■ **TASK TO COMPLETE**:
Transcribe the lines below exactly, beginning with the line that holds "size,rosy pot,(236 320),,(680 247),x1.80" and ending with the final line, both included. Pictures are to be left out.

——————

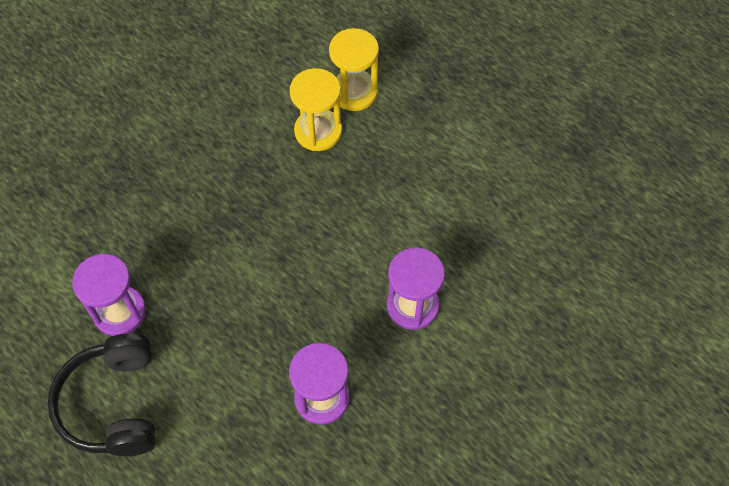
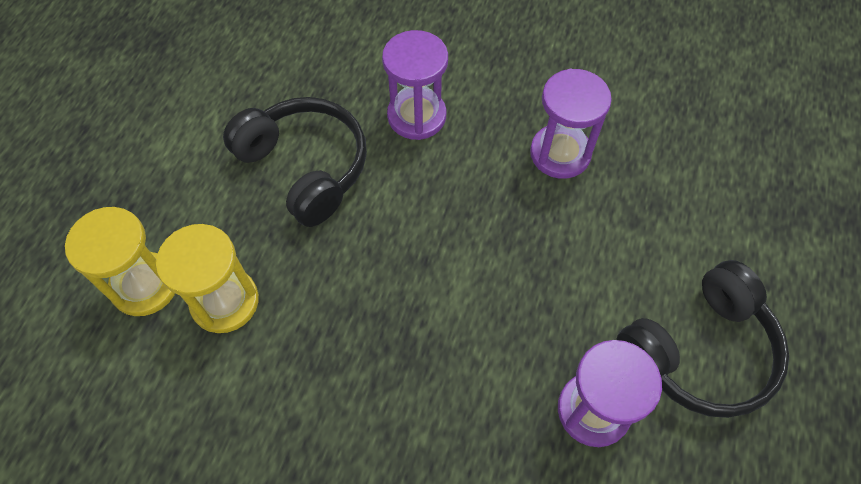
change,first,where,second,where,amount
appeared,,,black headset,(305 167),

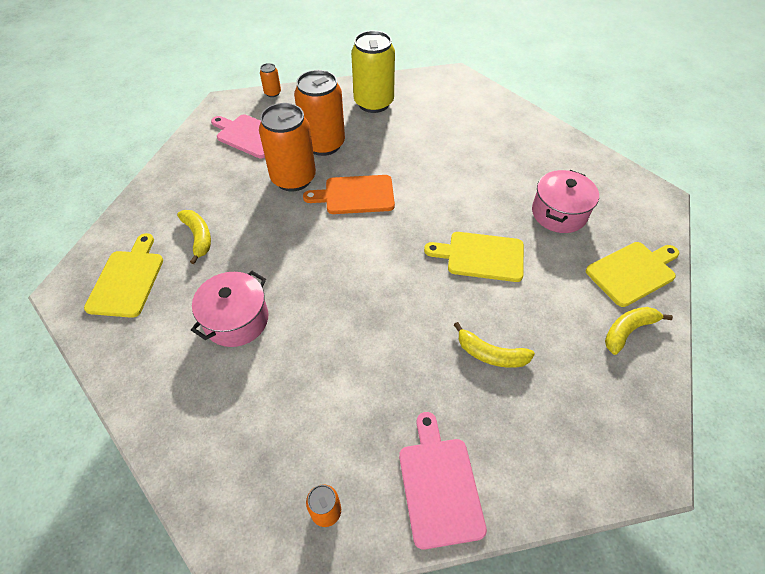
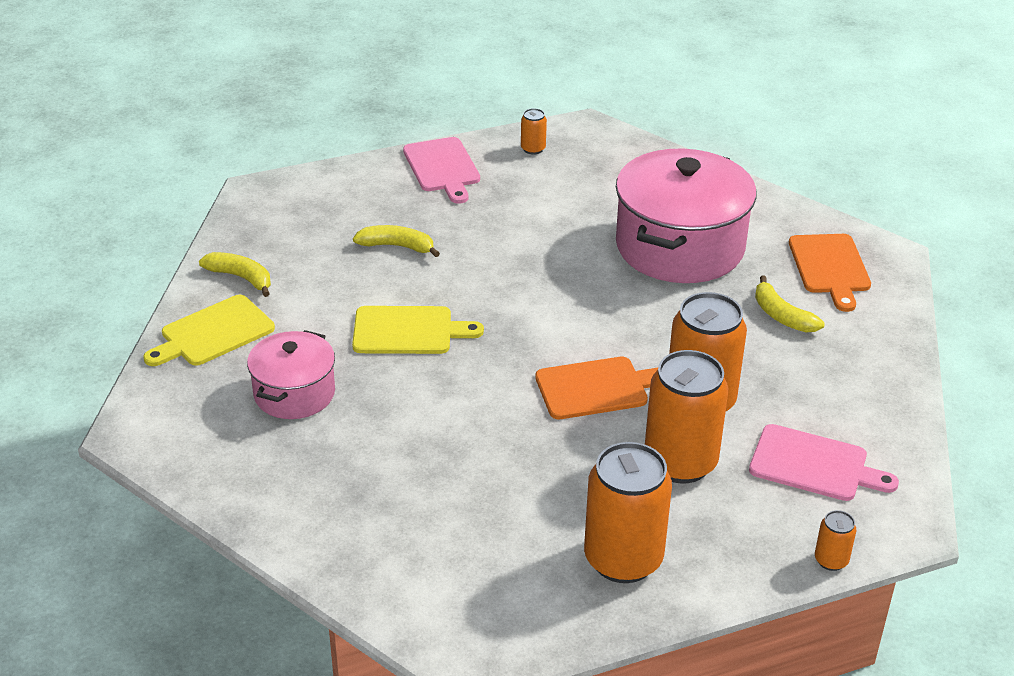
change,first,where,second,where,amount
colour,golden tin,(374 103),orange-coloured tin,(623 559),
colour,golden chopping board,(127 280),orange-coloured chopping board,(830 267),
size,rosy pot,(236 320),,(680 247),x1.80
spun,golden banana fruit,(628 331),,(241 278),105 degrees counterclockwise

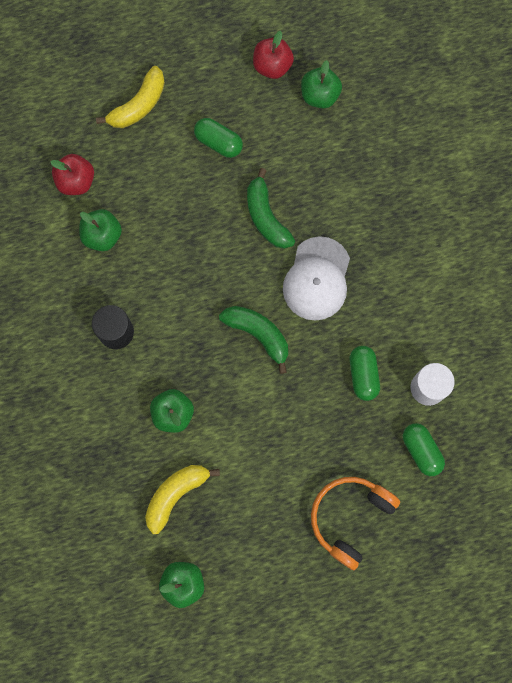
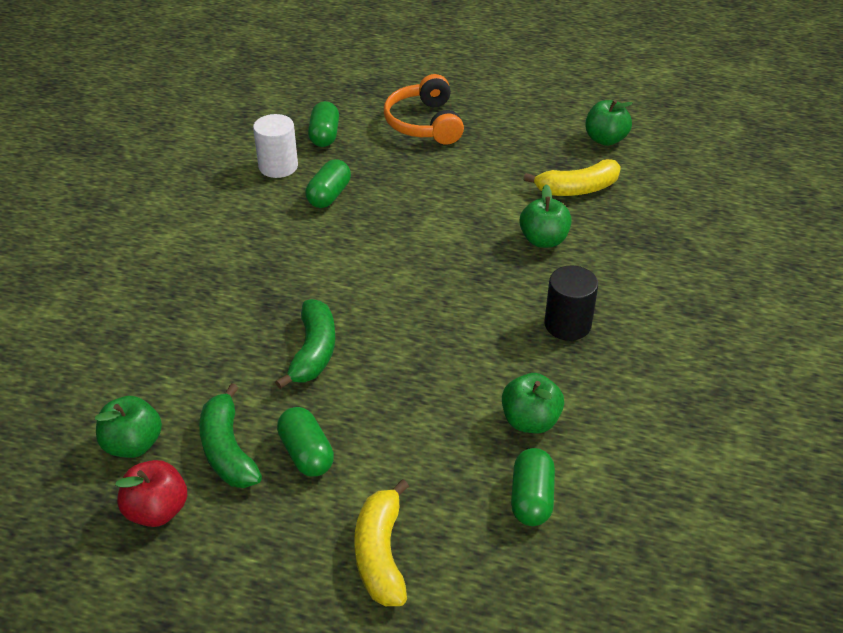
change,first,where,second,where,amount
spun,golden banana fruit,(138 105),,(381 554),75 degrees counterclockwise
exchanged,crimson apple fruit,(76 181),emerald pill shape,(531 498),
missing,pure white baseball cap,(317 279),,,
relocated,emerald banana fruit,(258 334),,(228 450),
spun,orange-coloured headset,(350 517),,(424 123),105 degrees clockwise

——————

■ **REPLY TO THE TASK**:
size,rosy pot,(236 320),,(680 247),x1.80
spun,golden banana fruit,(628 331),,(241 278),105 degrees counterclockwise

change,first,where,second,where,amount
spun,golden banana fruit,(138 105),,(381 554),75 degrees counterclockwise
exchanged,crimson apple fruit,(76 181),emerald pill shape,(531 498),
missing,pure white baseball cap,(317 279),,,
relocated,emerald banana fruit,(258 334),,(228 450),
spun,orange-coloured headset,(350 517),,(424 123),105 degrees clockwise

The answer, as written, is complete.